▶ [TRY IT]
In the records below, find the line with "none -> yellow brick C6:C9 level 1" and the line with "none -> brown brick H4:H7 level 1". Print both exactly, along with every line between them, and no other line.

Start of DATA SHOWN

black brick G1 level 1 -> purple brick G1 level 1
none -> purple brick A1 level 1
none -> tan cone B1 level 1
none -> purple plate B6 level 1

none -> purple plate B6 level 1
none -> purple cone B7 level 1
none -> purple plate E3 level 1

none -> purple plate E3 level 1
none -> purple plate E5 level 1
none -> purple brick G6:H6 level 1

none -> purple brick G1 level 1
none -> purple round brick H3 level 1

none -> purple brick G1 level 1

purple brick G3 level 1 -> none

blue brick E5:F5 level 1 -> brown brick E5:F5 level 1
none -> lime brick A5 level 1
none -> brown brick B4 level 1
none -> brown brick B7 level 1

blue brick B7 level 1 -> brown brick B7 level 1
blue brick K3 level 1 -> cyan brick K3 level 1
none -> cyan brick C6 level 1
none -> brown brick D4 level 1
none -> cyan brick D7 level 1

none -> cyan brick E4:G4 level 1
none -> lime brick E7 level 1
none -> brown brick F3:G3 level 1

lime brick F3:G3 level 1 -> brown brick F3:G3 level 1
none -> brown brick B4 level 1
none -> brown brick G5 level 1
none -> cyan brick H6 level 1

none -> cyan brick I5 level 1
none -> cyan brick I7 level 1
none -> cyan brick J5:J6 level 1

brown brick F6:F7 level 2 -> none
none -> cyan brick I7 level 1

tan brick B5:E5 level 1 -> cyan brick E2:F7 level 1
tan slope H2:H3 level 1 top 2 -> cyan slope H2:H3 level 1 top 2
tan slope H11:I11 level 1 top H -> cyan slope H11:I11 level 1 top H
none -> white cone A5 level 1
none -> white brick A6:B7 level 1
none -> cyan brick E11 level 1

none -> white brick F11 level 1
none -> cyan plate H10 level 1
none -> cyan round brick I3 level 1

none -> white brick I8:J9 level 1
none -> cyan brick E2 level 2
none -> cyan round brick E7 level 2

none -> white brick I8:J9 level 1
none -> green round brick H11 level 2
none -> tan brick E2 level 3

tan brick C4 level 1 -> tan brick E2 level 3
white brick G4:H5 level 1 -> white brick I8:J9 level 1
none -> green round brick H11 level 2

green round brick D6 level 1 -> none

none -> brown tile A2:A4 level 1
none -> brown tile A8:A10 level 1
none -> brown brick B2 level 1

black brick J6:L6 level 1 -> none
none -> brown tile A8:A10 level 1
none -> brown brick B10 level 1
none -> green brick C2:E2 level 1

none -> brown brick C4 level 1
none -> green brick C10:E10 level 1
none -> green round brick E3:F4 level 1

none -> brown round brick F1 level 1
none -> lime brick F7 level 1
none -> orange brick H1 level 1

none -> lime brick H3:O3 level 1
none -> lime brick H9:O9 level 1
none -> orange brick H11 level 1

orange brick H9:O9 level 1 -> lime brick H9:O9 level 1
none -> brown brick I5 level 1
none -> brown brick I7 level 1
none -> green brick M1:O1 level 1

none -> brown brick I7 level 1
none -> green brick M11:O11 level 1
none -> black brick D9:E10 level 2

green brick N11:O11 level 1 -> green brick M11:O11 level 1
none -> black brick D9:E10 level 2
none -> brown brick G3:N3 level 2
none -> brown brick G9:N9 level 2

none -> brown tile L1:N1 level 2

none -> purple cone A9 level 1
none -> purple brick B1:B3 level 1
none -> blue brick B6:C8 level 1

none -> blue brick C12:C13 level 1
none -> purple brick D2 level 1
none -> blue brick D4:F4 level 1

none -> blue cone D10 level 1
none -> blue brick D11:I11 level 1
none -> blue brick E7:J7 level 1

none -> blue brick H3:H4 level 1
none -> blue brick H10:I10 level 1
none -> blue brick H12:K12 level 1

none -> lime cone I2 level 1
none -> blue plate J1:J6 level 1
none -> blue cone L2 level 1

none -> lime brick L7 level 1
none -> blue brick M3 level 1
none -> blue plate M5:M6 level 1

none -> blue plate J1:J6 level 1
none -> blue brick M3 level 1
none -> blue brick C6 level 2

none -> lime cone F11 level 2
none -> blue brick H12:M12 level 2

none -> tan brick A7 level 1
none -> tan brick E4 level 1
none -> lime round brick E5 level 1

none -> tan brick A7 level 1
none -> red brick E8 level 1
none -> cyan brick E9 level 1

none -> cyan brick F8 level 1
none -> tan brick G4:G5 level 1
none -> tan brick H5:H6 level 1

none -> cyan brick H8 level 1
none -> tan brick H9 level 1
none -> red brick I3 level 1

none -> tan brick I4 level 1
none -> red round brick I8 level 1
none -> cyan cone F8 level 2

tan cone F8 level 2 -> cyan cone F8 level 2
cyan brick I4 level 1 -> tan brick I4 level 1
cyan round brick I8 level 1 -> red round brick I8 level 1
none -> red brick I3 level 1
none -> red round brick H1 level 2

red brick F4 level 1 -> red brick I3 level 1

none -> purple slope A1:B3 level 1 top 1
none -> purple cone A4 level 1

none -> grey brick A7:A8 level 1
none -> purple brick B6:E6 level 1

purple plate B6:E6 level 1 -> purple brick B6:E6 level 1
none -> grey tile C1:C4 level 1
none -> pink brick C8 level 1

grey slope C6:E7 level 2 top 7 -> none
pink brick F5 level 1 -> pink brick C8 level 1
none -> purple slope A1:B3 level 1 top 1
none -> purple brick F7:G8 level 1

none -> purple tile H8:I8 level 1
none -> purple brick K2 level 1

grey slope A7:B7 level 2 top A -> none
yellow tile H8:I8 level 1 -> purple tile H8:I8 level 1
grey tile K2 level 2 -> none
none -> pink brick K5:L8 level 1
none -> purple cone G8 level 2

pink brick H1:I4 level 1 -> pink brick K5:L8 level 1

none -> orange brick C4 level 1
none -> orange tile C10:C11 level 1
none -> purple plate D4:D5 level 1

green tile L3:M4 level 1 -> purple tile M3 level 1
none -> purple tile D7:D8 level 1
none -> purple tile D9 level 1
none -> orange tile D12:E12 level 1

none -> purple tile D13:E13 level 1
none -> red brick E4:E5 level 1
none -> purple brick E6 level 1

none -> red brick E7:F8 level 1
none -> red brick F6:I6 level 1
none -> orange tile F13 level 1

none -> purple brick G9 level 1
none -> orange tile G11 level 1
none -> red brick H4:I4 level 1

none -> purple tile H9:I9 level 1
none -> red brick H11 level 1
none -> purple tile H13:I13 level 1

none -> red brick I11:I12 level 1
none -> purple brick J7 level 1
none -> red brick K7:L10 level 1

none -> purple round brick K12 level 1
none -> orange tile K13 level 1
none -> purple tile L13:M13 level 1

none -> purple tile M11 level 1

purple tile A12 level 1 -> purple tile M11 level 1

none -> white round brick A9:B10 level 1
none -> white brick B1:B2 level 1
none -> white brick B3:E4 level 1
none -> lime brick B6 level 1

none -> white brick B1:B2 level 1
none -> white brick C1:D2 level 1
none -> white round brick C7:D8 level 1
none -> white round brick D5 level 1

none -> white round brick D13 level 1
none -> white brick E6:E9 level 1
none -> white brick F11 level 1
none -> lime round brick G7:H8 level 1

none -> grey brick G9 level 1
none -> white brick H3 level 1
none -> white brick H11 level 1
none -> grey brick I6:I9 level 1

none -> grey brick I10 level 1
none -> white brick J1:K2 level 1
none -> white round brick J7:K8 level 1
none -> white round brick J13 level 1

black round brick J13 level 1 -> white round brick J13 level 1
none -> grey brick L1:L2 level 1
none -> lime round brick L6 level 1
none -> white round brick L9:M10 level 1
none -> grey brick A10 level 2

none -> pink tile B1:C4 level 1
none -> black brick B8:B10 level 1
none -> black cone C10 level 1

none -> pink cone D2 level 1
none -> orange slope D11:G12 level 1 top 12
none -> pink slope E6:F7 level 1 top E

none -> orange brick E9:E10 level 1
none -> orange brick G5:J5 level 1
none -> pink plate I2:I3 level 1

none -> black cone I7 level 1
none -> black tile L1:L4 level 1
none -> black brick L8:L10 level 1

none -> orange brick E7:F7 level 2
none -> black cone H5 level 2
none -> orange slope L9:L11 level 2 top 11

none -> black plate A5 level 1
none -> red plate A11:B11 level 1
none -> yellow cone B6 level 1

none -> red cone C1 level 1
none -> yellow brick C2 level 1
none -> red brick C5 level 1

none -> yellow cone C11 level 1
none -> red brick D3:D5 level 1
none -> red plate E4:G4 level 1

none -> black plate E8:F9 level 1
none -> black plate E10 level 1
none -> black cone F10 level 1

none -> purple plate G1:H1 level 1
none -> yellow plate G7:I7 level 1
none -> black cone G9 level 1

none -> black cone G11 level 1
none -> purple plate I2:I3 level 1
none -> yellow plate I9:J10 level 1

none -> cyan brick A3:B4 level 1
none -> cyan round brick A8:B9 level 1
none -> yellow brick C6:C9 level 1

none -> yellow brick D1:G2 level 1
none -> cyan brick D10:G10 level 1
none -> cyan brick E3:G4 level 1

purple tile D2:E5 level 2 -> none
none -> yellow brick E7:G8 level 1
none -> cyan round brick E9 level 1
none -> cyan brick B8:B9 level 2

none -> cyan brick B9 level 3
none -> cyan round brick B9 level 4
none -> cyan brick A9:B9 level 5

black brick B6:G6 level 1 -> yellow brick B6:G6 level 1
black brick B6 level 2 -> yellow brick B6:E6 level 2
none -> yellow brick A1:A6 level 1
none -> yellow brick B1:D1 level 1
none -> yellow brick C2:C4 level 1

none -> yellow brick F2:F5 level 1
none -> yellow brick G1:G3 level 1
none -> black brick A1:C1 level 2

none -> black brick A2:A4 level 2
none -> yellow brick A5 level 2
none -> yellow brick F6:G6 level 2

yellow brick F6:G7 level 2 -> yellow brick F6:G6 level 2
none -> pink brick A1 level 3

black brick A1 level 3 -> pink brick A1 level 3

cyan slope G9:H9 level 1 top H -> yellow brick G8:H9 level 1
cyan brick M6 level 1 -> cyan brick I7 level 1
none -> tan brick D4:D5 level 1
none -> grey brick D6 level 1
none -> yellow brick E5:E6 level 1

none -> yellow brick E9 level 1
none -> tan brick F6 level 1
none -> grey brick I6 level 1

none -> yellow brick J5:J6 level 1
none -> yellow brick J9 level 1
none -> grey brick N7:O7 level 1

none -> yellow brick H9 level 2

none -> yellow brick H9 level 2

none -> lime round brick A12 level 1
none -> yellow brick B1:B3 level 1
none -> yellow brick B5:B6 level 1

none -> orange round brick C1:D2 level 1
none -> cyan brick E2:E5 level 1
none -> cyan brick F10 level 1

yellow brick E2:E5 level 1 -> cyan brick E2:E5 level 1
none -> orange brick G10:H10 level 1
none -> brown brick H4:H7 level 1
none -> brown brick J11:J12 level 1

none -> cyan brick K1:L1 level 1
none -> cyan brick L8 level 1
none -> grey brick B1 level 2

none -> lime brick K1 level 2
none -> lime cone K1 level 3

End of DATA SHOWN

▶ [RESPONSE FOR THIS EXERCISE]
none -> yellow brick C6:C9 level 1

none -> yellow brick D1:G2 level 1
none -> cyan brick D10:G10 level 1
none -> cyan brick E3:G4 level 1

purple tile D2:E5 level 2 -> none
none -> yellow brick E7:G8 level 1
none -> cyan round brick E9 level 1
none -> cyan brick B8:B9 level 2

none -> cyan brick B9 level 3
none -> cyan round brick B9 level 4
none -> cyan brick A9:B9 level 5

black brick B6:G6 level 1 -> yellow brick B6:G6 level 1
black brick B6 level 2 -> yellow brick B6:E6 level 2
none -> yellow brick A1:A6 level 1
none -> yellow brick B1:D1 level 1
none -> yellow brick C2:C4 level 1

none -> yellow brick F2:F5 level 1
none -> yellow brick G1:G3 level 1
none -> black brick A1:C1 level 2

none -> black brick A2:A4 level 2
none -> yellow brick A5 level 2
none -> yellow brick F6:G6 level 2

yellow brick F6:G7 level 2 -> yellow brick F6:G6 level 2
none -> pink brick A1 level 3

black brick A1 level 3 -> pink brick A1 level 3

cyan slope G9:H9 level 1 top H -> yellow brick G8:H9 level 1
cyan brick M6 level 1 -> cyan brick I7 level 1
none -> tan brick D4:D5 level 1
none -> grey brick D6 level 1
none -> yellow brick E5:E6 level 1

none -> yellow brick E9 level 1
none -> tan brick F6 level 1
none -> grey brick I6 level 1

none -> yellow brick J5:J6 level 1
none -> yellow brick J9 level 1
none -> grey brick N7:O7 level 1

none -> yellow brick H9 level 2

none -> yellow brick H9 level 2

none -> lime round brick A12 level 1
none -> yellow brick B1:B3 level 1
none -> yellow brick B5:B6 level 1

none -> orange round brick C1:D2 level 1
none -> cyan brick E2:E5 level 1
none -> cyan brick F10 level 1

yellow brick E2:E5 level 1 -> cyan brick E2:E5 level 1
none -> orange brick G10:H10 level 1
none -> brown brick H4:H7 level 1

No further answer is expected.